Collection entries
BEGIN
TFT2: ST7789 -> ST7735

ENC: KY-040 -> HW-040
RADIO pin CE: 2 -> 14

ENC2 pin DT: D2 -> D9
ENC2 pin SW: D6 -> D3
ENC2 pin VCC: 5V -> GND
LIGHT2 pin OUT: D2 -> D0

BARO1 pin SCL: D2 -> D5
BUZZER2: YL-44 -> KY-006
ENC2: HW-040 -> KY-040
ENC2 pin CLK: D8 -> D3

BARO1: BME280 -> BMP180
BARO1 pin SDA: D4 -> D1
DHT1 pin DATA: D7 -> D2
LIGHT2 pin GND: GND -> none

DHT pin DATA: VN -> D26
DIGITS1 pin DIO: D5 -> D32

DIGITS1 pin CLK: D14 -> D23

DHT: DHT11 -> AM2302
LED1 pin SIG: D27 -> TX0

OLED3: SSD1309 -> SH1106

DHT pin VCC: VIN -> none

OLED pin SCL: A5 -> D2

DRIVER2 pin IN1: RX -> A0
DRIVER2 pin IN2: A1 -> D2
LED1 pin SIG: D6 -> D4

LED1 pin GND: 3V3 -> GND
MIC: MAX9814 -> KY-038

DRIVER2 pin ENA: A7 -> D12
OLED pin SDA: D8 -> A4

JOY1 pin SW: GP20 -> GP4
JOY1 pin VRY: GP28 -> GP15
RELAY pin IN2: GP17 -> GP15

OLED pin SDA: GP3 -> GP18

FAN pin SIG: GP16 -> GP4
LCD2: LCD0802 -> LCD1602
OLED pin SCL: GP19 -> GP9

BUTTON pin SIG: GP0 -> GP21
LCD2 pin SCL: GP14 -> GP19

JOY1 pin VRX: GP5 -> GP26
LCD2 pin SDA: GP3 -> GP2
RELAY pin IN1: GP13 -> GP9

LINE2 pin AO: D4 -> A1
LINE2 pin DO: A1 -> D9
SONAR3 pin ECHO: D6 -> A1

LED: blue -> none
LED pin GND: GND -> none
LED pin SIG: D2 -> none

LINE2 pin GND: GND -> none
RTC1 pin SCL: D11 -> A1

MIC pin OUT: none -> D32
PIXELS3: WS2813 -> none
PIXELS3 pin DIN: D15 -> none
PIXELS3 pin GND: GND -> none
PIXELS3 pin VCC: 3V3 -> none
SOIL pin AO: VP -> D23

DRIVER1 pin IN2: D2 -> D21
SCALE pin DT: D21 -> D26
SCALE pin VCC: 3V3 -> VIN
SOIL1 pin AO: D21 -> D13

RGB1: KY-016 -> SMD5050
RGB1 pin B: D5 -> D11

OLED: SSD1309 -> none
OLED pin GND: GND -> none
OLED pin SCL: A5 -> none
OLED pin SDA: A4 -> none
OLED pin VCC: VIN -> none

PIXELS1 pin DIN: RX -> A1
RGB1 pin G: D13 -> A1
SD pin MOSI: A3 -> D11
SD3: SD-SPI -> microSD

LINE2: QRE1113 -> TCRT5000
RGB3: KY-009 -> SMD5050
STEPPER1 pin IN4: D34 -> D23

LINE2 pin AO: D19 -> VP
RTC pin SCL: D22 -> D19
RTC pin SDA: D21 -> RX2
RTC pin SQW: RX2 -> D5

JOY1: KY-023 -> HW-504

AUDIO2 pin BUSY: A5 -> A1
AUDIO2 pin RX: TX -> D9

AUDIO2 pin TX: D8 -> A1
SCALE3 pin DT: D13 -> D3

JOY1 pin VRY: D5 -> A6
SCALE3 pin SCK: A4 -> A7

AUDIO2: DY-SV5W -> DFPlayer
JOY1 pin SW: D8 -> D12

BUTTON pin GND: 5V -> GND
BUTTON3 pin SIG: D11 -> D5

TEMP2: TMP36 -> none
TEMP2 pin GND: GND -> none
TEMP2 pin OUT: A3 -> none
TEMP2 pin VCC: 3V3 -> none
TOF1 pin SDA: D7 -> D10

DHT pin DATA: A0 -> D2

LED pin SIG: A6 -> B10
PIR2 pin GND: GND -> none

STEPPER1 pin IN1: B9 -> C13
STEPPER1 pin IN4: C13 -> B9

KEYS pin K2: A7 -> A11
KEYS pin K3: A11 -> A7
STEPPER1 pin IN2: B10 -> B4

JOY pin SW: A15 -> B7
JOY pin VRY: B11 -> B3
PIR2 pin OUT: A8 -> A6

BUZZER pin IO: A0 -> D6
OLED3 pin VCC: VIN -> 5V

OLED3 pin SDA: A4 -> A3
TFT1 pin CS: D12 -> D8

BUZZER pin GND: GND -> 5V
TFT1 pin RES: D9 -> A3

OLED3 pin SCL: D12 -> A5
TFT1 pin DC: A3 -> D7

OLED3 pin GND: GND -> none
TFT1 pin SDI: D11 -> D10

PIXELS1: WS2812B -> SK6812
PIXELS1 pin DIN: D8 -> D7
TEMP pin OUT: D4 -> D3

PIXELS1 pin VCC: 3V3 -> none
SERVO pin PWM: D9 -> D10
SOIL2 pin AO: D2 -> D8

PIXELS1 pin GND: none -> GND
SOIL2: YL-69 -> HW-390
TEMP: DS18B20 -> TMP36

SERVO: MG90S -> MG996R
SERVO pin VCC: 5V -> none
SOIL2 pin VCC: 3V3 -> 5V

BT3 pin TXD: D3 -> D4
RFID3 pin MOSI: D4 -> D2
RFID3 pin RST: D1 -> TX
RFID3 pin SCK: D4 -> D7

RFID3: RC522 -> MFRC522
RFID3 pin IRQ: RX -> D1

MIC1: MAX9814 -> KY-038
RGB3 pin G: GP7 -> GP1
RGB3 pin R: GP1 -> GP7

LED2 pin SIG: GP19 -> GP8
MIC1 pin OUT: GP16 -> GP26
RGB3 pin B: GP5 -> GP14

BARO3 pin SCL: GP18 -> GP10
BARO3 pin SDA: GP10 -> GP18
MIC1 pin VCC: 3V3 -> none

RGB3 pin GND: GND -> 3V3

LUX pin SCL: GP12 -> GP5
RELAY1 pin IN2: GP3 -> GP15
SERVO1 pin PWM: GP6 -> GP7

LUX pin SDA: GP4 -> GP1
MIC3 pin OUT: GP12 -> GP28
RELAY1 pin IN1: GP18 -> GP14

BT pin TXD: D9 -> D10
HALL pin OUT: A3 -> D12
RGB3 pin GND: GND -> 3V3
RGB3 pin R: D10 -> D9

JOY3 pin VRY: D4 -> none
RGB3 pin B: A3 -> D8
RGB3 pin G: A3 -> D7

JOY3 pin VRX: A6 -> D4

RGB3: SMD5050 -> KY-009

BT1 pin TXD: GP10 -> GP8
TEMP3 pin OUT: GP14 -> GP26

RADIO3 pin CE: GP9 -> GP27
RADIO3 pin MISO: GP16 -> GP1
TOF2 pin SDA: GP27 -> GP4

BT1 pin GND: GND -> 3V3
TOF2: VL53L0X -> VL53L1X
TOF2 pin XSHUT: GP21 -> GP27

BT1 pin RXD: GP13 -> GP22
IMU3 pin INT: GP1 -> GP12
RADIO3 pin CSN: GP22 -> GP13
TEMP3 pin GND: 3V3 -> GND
END
* _WORK ITEM_: Your answer should be the lines above, from the line containing "RGB3 pin R: D10 -> D9" up to and including the line containing "BT1 pin GND: GND -> 3V3", reproduced exactly and with nothing else.

* _ANSWER SECTION_:
RGB3 pin R: D10 -> D9

JOY3 pin VRY: D4 -> none
RGB3 pin B: A3 -> D8
RGB3 pin G: A3 -> D7

JOY3 pin VRX: A6 -> D4

RGB3: SMD5050 -> KY-009

BT1 pin TXD: GP10 -> GP8
TEMP3 pin OUT: GP14 -> GP26

RADIO3 pin CE: GP9 -> GP27
RADIO3 pin MISO: GP16 -> GP1
TOF2 pin SDA: GP27 -> GP4

BT1 pin GND: GND -> 3V3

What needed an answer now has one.